:: Exercise details ::
Write out again, word for word, the lines below from the line that holds "blue circle: (96, 63) -> (110, 124), moved" through the line that holds "blue triangle: (143, 87) -> (112, 99), moved", omitting pictures.
START Information shown
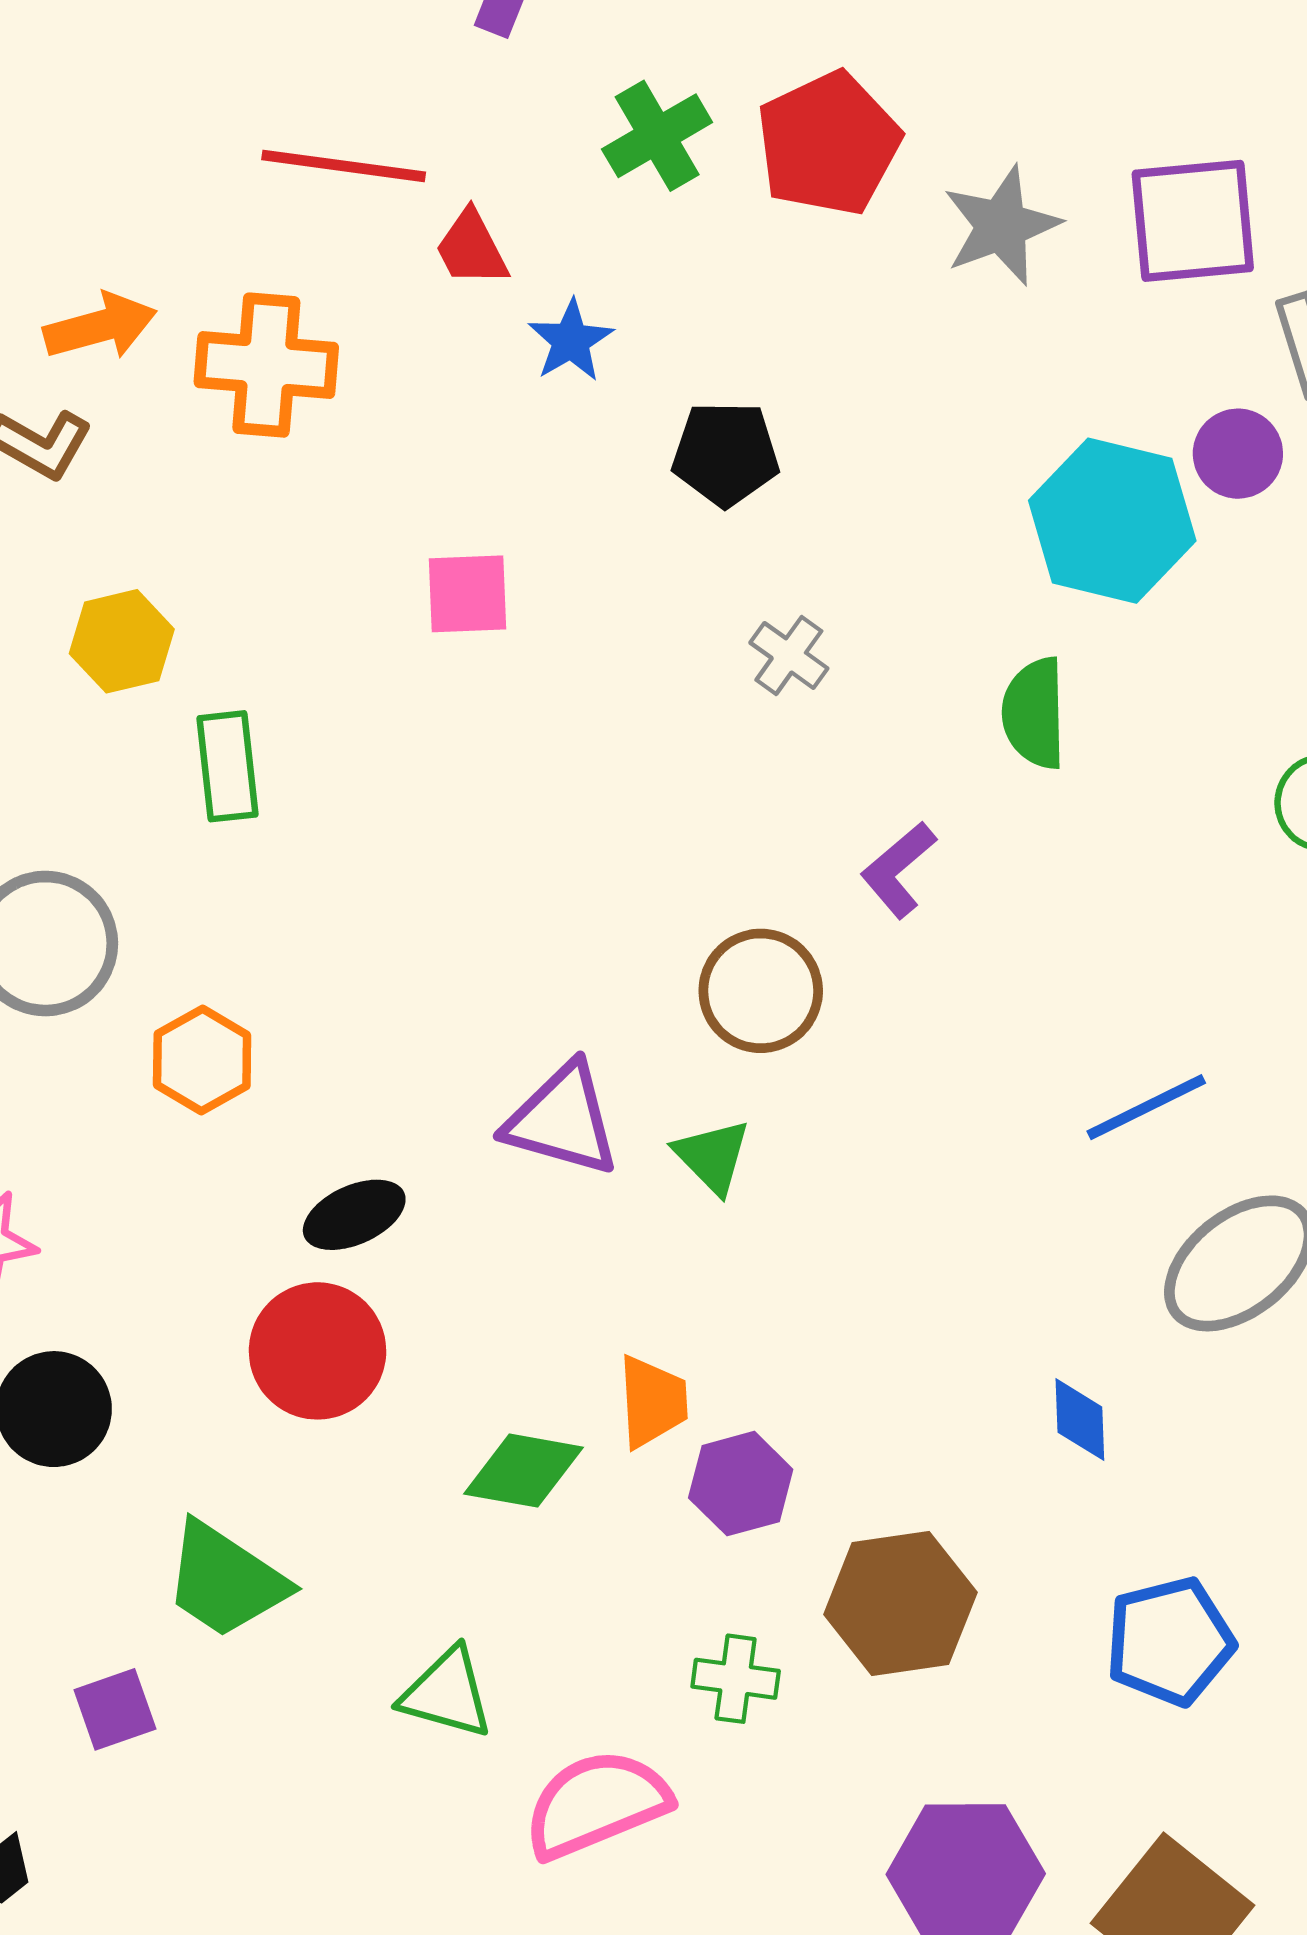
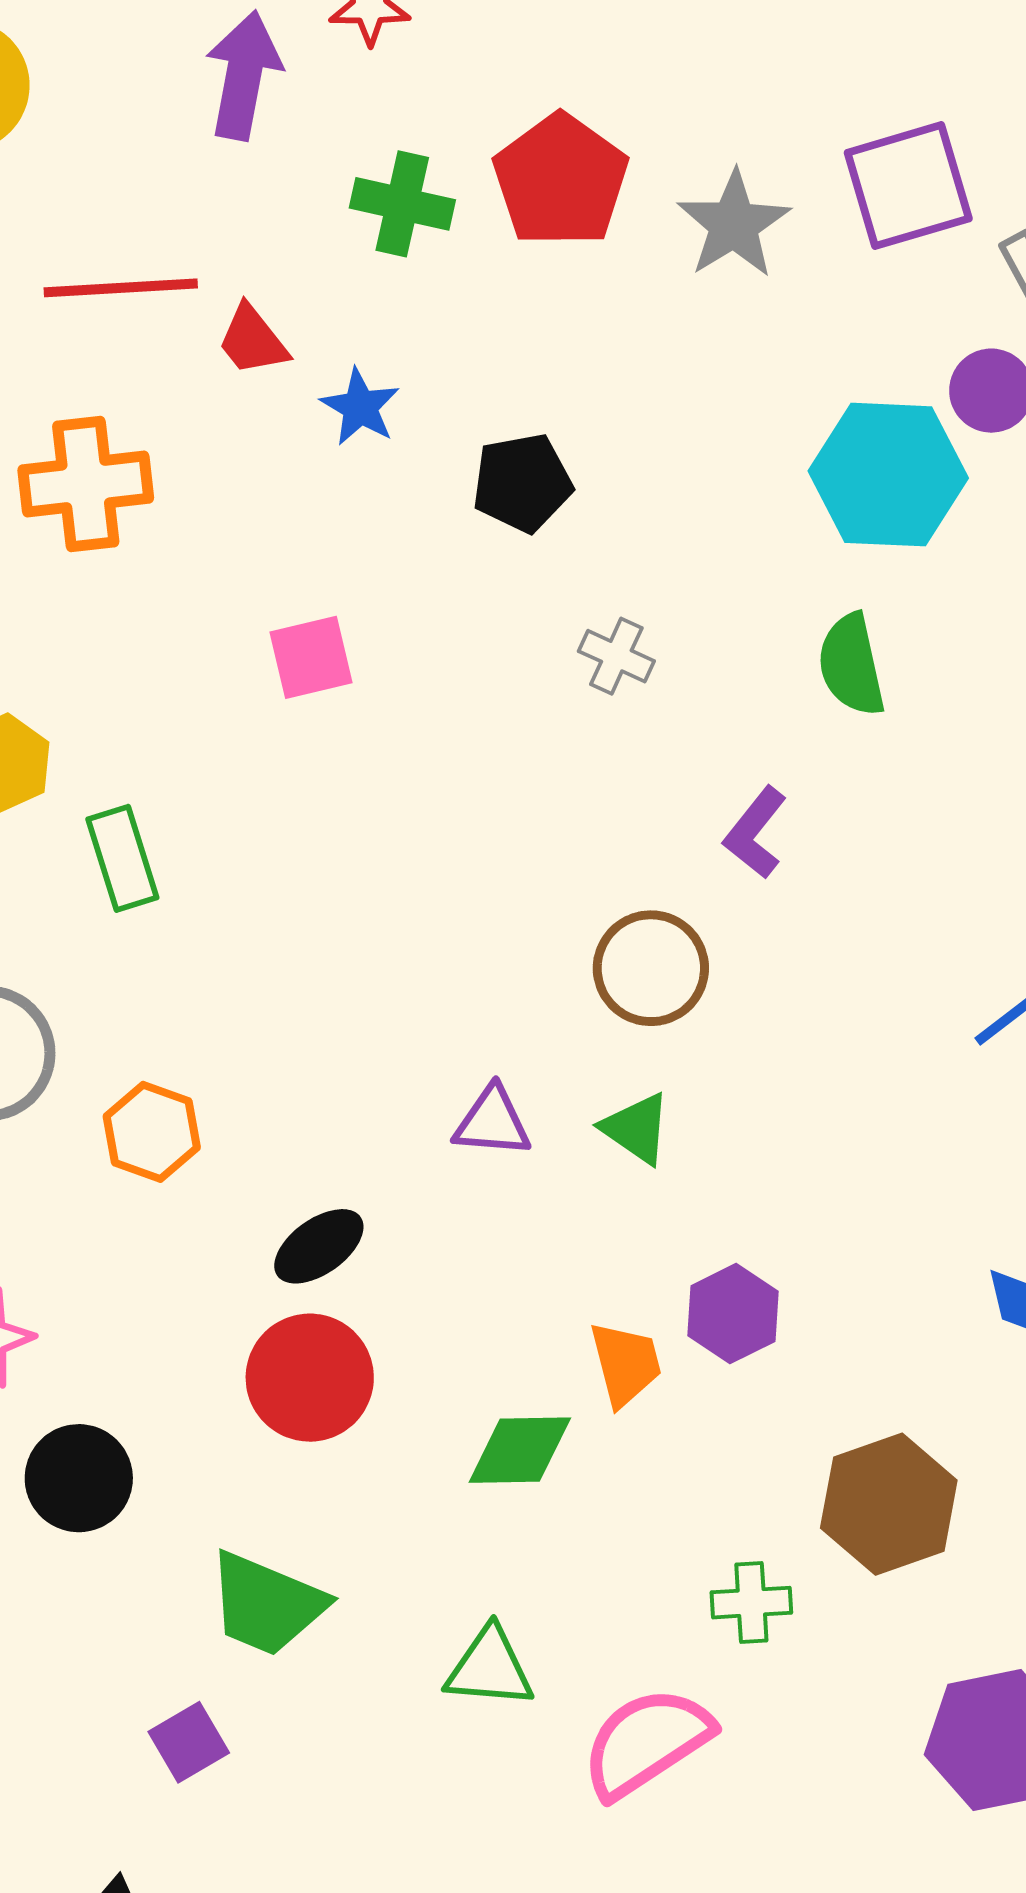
green cross: (657, 136) -> (402, 204), turned -36
purple triangle: (562, 1120) -> (492, 1122), size x0.7
purple hexagon: (741, 1484) -> (733, 1314), moved

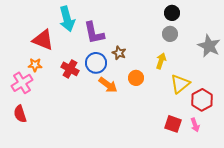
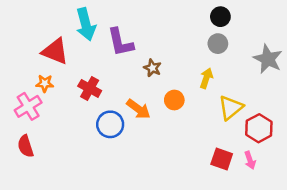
blue circle: (96, 63) -> (110, 124), moved

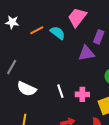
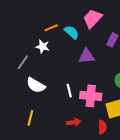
white star: (12, 22) -> (43, 47), moved
purple triangle: (86, 53) -> (87, 56), moved
pink cross: (82, 94) -> (91, 96), size x1.5

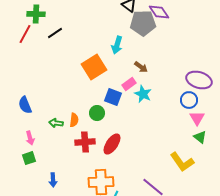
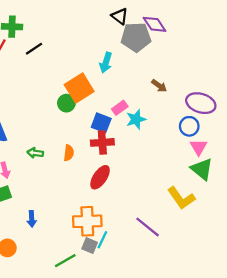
brown arrow: (141, 67) -> (159, 86), moved
cyan star: (143, 94) -> (136, 119), turned 30
green circle: (97, 113) -> (66, 103), moved
orange semicircle: (74, 120) -> (69, 153), moved
green triangle: (200, 137) -> (202, 169), size x1.5
red cross: (85, 142) -> (102, 142), moved

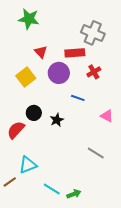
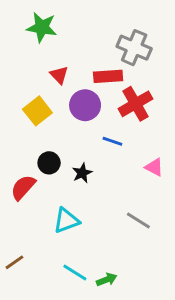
red cross: (94, 72) -> (135, 104), size x1.6
cyan triangle: (28, 165) -> (66, 221), moved

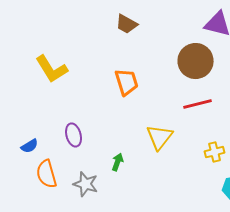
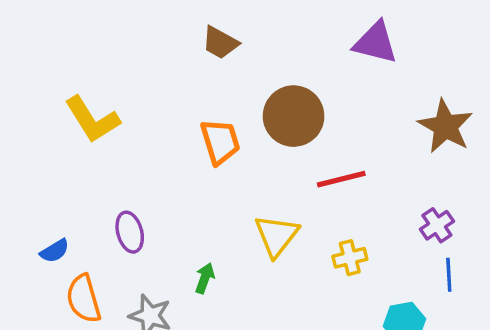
brown circle: (196, 61) -> (294, 116), moved
yellow cross: (215, 152) -> (350, 258), moved

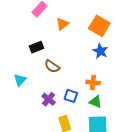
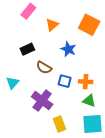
blue star: (100, 51) -> (68, 49), moved
blue square: (71, 96) -> (65, 81), moved
purple cross: (49, 99) -> (42, 101), size x1.5

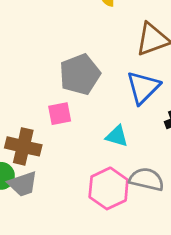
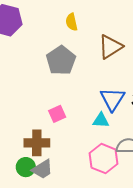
gray pentagon: (80, 74) -> (61, 60), moved
blue triangle: (143, 87) -> (112, 99), moved

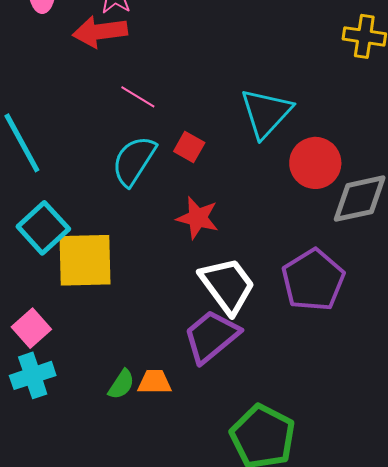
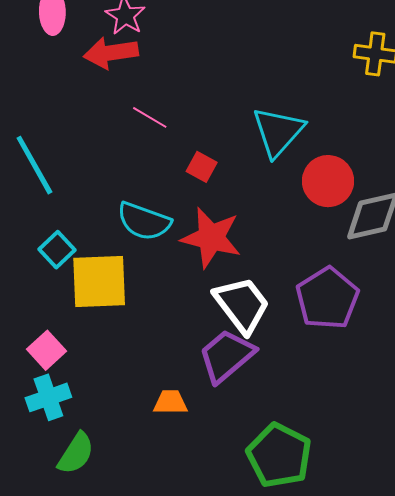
cyan semicircle: (134, 161) -> (144, 221), moved, turned -102
red star: (198, 218) -> (211, 238), size x1.4
cyan square: (43, 228) -> (57, 250), size x0.7
green semicircle: (121, 384) -> (76, 453), moved, size x1.4

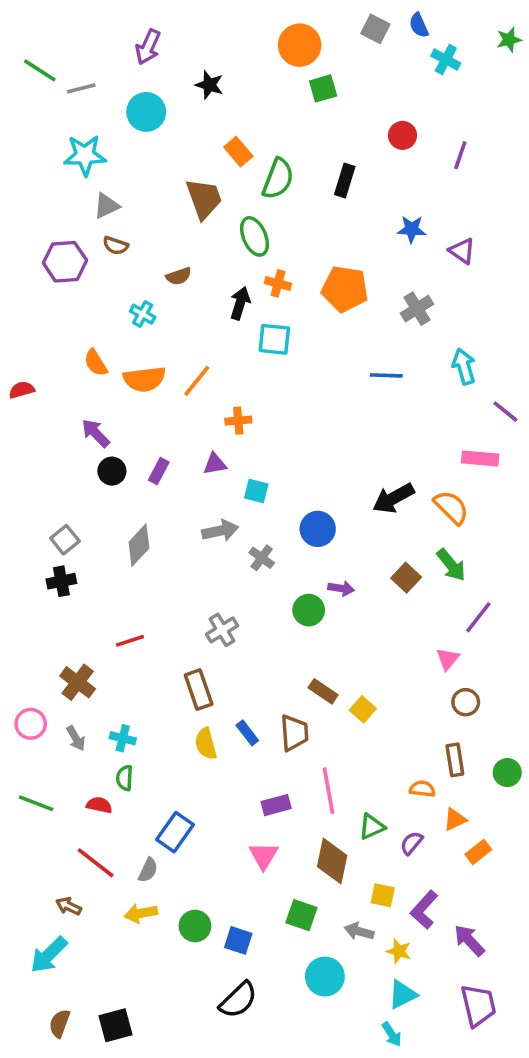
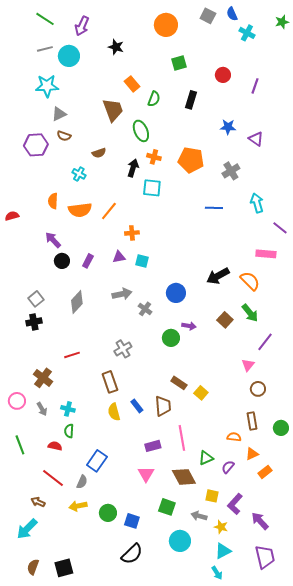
green line: (40, 70) -> (45, 19), moved
green square: (323, 88) -> (179, 63), moved
cyan circle: (146, 112) -> (69, 56), moved
green semicircle: (278, 179) -> (154, 99), size x0.7
orange semicircle: (96, 363) -> (53, 201), turned 35
cyan square: (256, 491) -> (142, 261), moved
green line: (36, 803) -> (20, 445), turned 48
brown diamond: (332, 861) -> (184, 477), turned -40

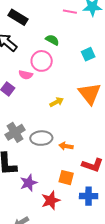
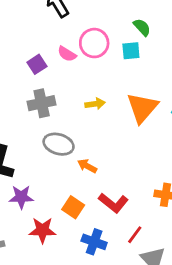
green semicircle: (52, 40) -> (142, 27), moved
cyan square: (88, 54) -> (131, 51), moved
gray cross: (15, 132) -> (42, 103), moved

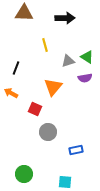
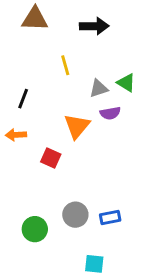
END Information shown
:: Exercise answer ::
blue circle: (96, 63) -> (110, 124), moved

white star: (12, 22) -> (43, 47), moved
purple triangle: (86, 53) -> (87, 56), moved
pink cross: (82, 94) -> (91, 96), size x1.5

brown arrow: (141, 67) -> (159, 86), moved
cyan star: (143, 94) -> (136, 119), turned 30
green circle: (97, 113) -> (66, 103), moved
orange semicircle: (74, 120) -> (69, 153), moved
green triangle: (200, 137) -> (202, 169), size x1.5
red cross: (85, 142) -> (102, 142), moved

red cross: (94, 72) -> (135, 104), size x1.6
cyan triangle: (28, 165) -> (66, 221), moved

brown circle: (196, 61) -> (294, 116), moved
yellow cross: (215, 152) -> (350, 258), moved

blue star: (100, 51) -> (68, 49), moved
blue square: (71, 96) -> (65, 81), moved
purple cross: (49, 99) -> (42, 101), size x1.5

gray pentagon: (80, 74) -> (61, 60), moved
blue triangle: (143, 87) -> (112, 99), moved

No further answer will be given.